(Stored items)
****************

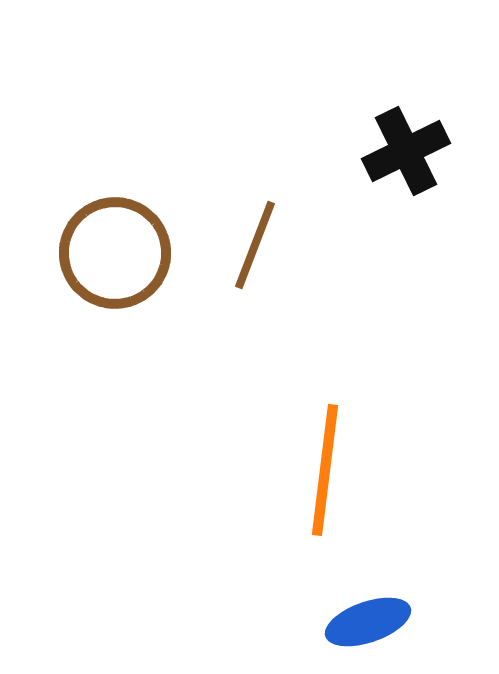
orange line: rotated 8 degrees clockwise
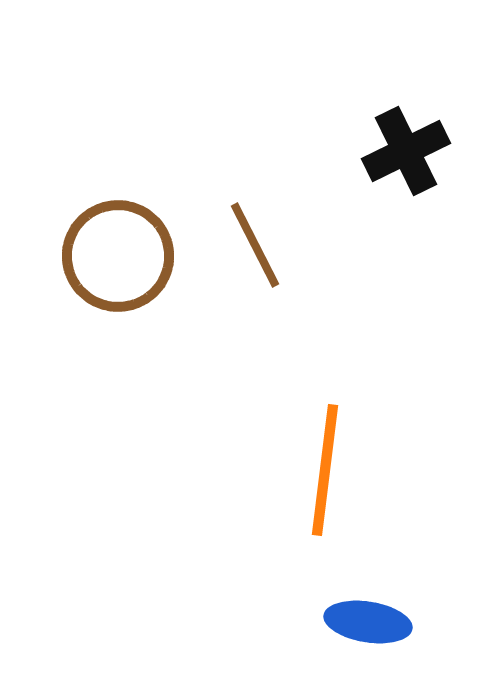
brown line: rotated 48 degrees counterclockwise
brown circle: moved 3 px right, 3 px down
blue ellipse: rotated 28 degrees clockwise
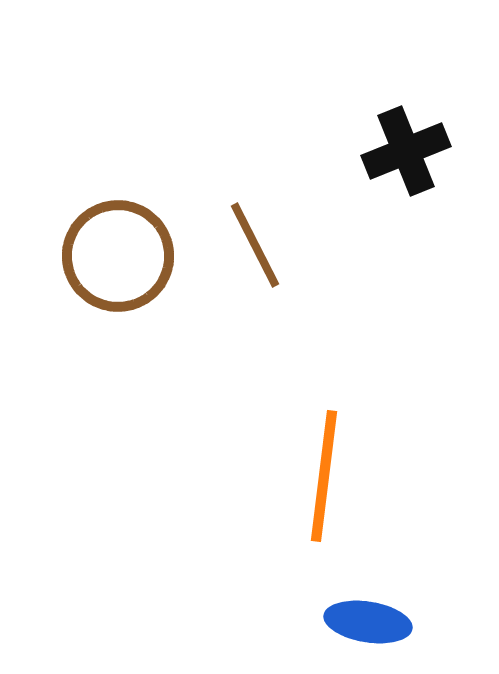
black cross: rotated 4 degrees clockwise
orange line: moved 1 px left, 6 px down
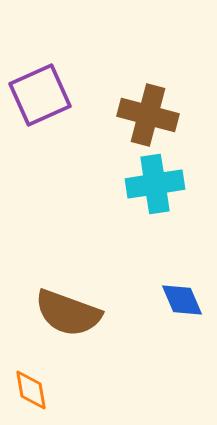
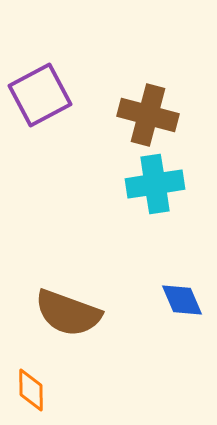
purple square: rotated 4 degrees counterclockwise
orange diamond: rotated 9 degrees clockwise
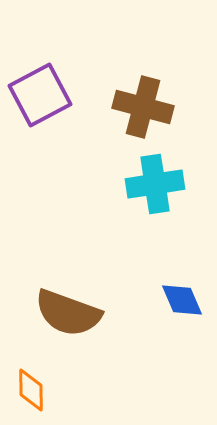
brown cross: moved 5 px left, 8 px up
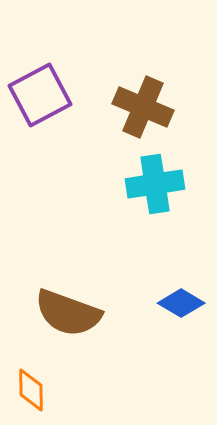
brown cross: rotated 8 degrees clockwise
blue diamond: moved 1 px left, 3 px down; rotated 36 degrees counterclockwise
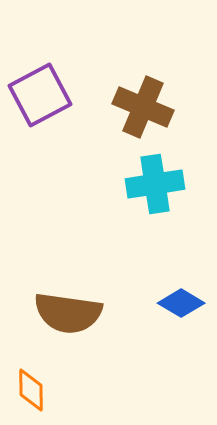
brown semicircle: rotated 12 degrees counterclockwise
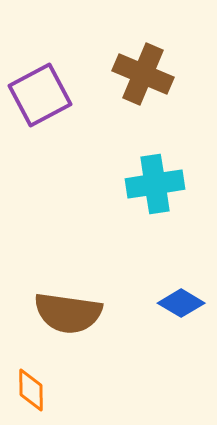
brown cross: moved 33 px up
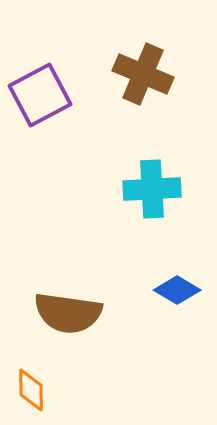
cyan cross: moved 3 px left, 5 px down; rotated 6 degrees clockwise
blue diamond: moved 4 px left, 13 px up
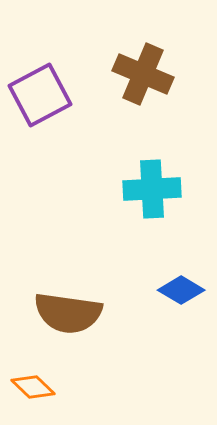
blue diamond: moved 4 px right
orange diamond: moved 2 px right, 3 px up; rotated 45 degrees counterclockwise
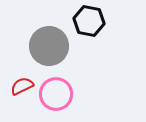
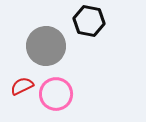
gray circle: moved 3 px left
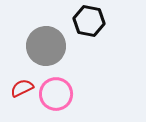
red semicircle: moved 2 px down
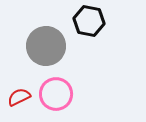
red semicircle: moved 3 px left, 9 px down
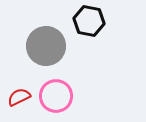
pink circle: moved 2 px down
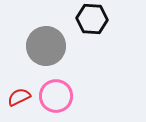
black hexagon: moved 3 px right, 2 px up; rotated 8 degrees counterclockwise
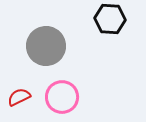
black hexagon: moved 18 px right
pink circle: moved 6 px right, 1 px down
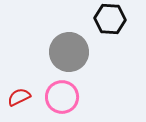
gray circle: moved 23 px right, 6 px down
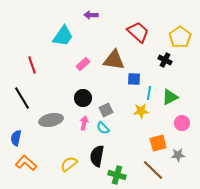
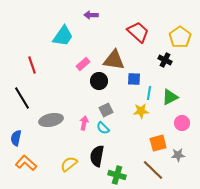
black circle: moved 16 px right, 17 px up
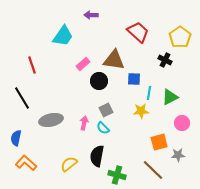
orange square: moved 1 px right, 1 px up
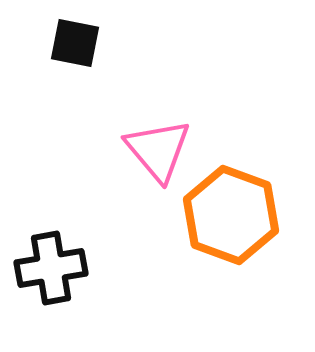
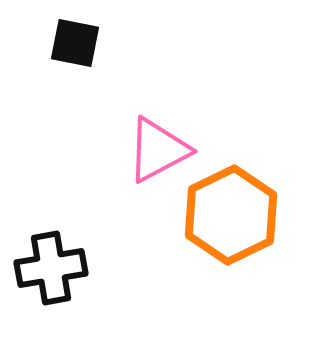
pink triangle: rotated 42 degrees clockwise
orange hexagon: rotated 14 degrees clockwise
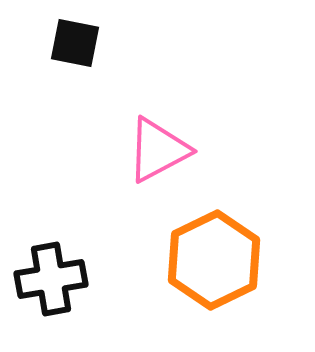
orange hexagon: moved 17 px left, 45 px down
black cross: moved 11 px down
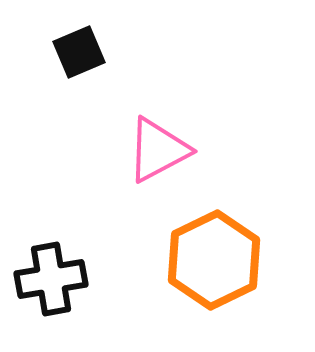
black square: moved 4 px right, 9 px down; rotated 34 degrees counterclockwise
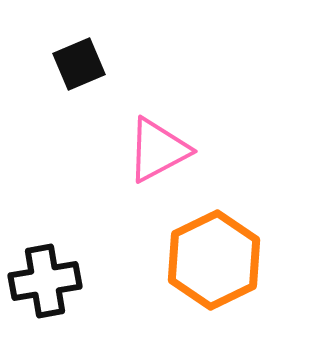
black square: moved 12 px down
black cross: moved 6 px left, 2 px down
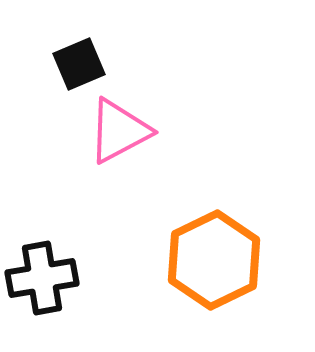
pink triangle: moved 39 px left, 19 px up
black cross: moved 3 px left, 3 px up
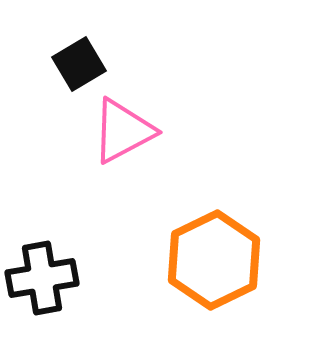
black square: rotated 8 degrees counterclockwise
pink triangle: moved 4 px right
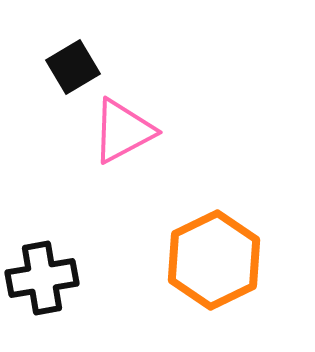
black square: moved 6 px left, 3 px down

****************

• _DO THIS_
Rewrite the records between the lines holding "black hexagon: moved 18 px right" and "black cross: moved 3 px left, 3 px up", inclusive, swapping "orange hexagon" for "orange pentagon" and leaving everything else as it is. Omit the pictures from your answer.

• _RESULT OF THE TASK_
black hexagon: moved 18 px right
pink circle: moved 6 px right, 1 px down
gray circle: moved 23 px right, 6 px down
black circle: moved 16 px right, 17 px up
orange square: moved 1 px right, 1 px up
pink triangle: rotated 42 degrees clockwise
orange pentagon: rotated 14 degrees clockwise
orange pentagon: moved 17 px left, 45 px down
black cross: moved 11 px down
black square: moved 4 px right, 9 px down; rotated 34 degrees counterclockwise
black square: moved 12 px down
black cross: moved 6 px left, 2 px down
pink triangle: moved 39 px left, 19 px up
black cross: moved 3 px left, 3 px up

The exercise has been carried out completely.